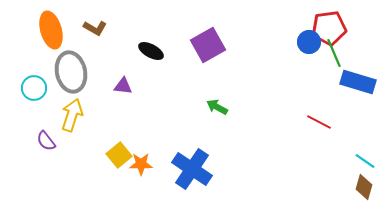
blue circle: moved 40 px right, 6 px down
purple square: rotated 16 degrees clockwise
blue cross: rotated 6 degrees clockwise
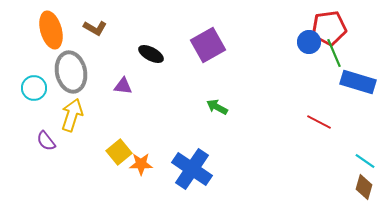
black ellipse: moved 3 px down
yellow square: moved 3 px up
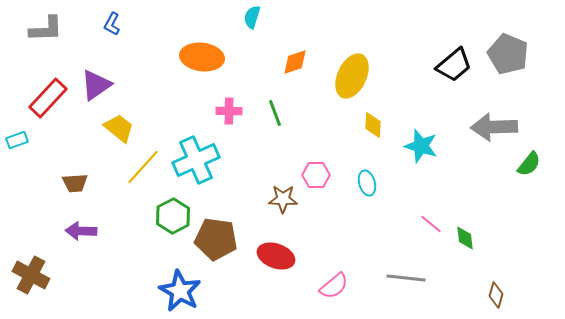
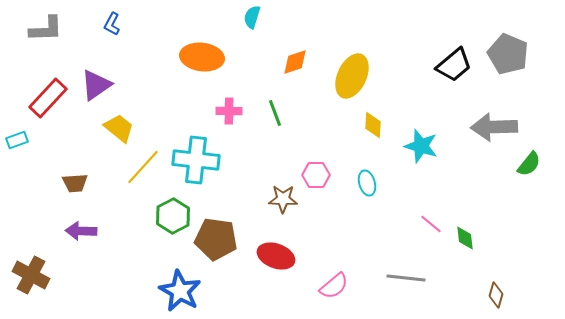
cyan cross: rotated 30 degrees clockwise
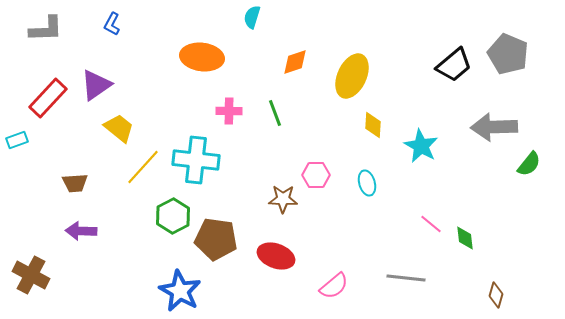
cyan star: rotated 12 degrees clockwise
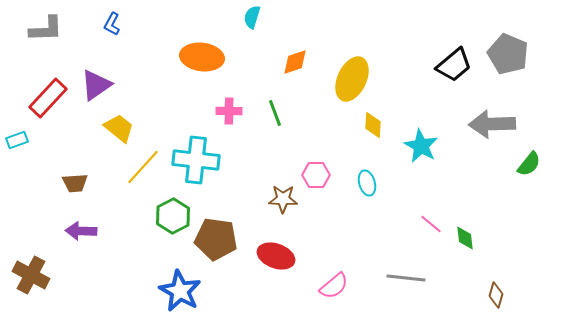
yellow ellipse: moved 3 px down
gray arrow: moved 2 px left, 3 px up
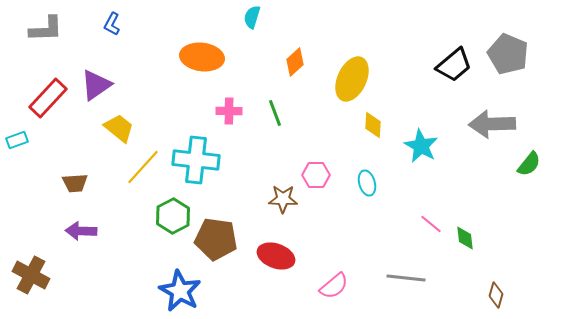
orange diamond: rotated 24 degrees counterclockwise
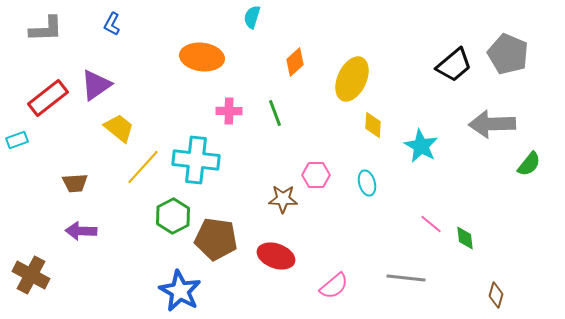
= = =
→ **EXERCISE DESCRIPTION**
Return each line of the material above that contains the word "down".

→ **EXPECTED ANSWER**
blue circle: moved 40 px right, 6 px down
black ellipse: moved 3 px down
yellow ellipse: moved 3 px down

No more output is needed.